■ Problem requirements: For each line below that includes the string "plate", show the whole line.

[Scene change data]
----------------

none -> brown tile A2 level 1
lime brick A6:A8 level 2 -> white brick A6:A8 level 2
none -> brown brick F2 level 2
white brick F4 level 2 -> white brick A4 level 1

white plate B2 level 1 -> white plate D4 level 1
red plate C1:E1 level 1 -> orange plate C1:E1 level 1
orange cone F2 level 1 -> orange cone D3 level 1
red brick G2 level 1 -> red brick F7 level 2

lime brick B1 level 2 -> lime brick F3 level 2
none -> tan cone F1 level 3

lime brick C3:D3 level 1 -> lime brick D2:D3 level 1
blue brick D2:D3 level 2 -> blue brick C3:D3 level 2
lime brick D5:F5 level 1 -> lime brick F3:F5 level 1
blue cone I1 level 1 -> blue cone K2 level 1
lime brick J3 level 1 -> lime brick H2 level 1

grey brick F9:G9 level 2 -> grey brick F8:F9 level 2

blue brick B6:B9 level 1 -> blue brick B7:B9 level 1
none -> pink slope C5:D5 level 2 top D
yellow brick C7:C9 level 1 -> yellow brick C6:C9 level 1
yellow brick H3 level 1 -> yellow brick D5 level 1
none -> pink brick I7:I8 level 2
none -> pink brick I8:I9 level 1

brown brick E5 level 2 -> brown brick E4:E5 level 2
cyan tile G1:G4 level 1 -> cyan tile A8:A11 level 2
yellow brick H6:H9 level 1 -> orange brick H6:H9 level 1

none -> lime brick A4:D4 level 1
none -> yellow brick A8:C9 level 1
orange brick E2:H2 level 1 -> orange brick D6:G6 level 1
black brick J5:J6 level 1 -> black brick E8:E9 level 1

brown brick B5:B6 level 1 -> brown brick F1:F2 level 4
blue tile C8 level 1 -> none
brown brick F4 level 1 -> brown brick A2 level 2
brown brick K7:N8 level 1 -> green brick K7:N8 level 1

----------------

■ Result below:
white plate B2 level 1 -> white plate D4 level 1
red plate C1:E1 level 1 -> orange plate C1:E1 level 1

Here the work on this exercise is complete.